Task instructions. An exact copy of the entries is required, excluding any pictures.

(Scene difference descriptions)
========

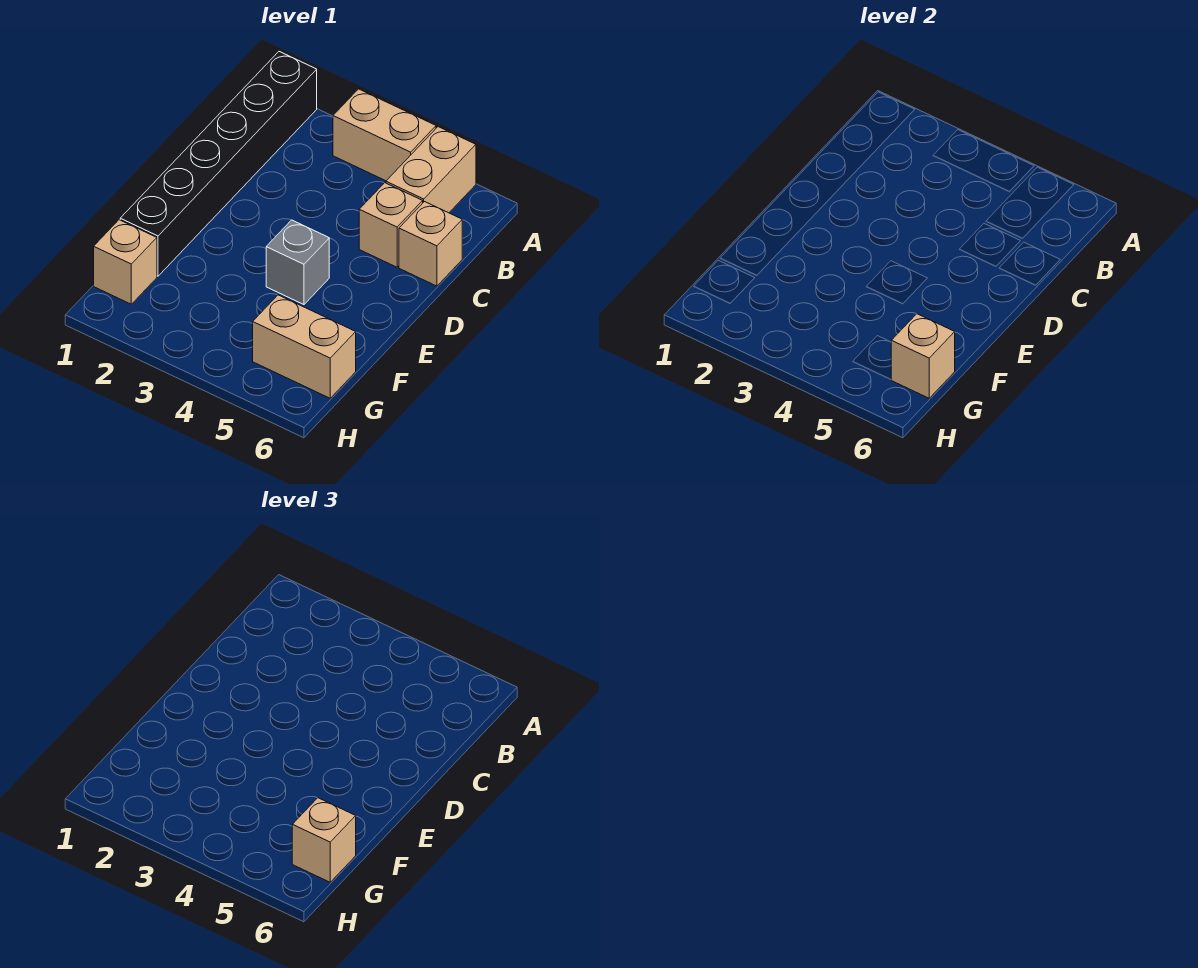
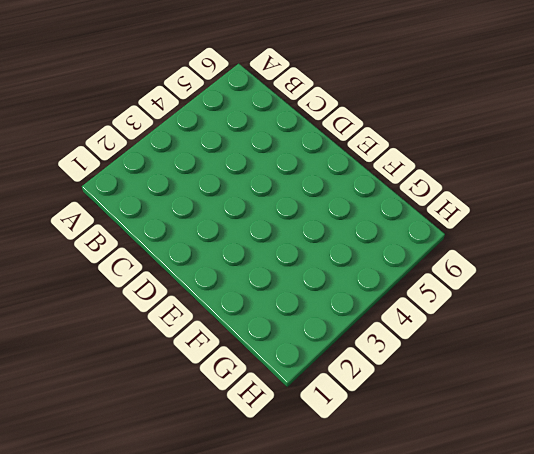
none -> black brick A1:F1 level 1
none -> tan brick A3:A4 level 1

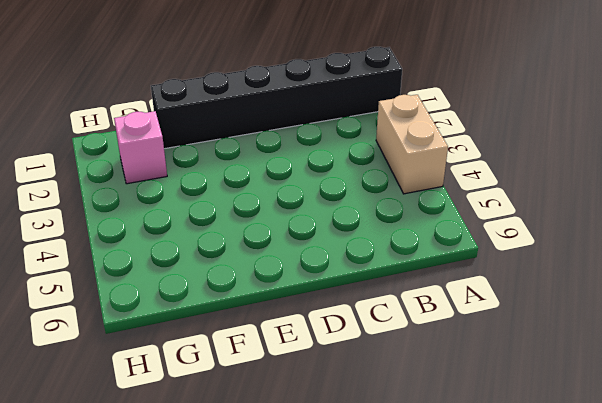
pink brick G2 level 1 -> none
none -> tan brick A5:B5 level 1
none -> tan brick C5 level 1

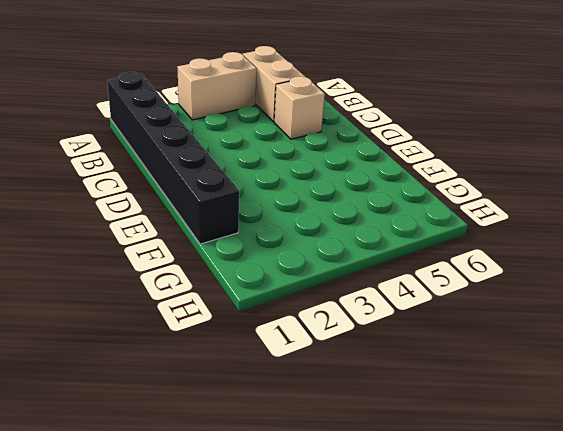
none -> tan brick C6 level 1
none -> grey brick E4 level 1

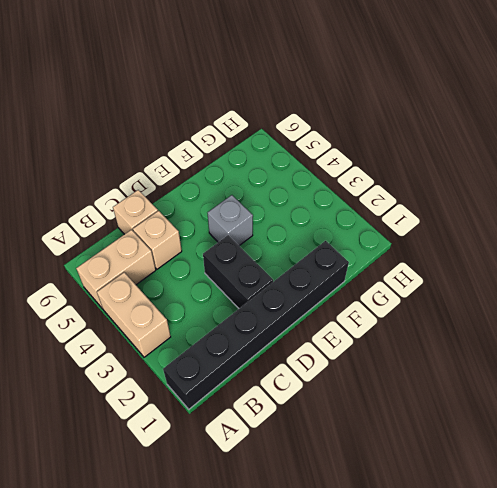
black brick D2:D3 level 1 -> none
none -> tan brick G1 level 1
none -> tan brick G5:G6 level 1

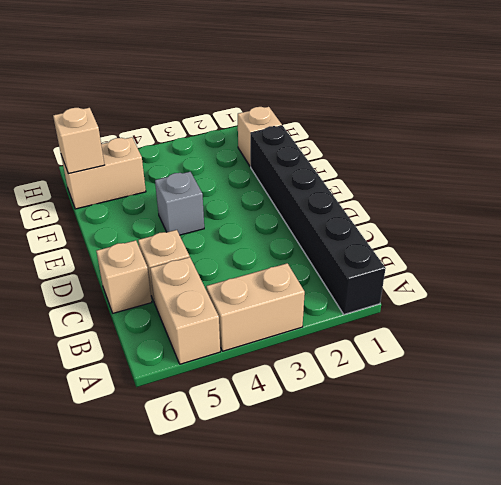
none -> tan brick G6 level 3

========

Answer to this task.
none -> black brick A1:F1 level 1
none -> tan brick A3:A4 level 1

pink brick G2 level 1 -> none
none -> tan brick A5:B5 level 1
none -> tan brick C5 level 1

none -> tan brick C6 level 1
none -> grey brick E4 level 1

black brick D2:D3 level 1 -> none
none -> tan brick G1 level 1
none -> tan brick G5:G6 level 1

none -> tan brick G6 level 3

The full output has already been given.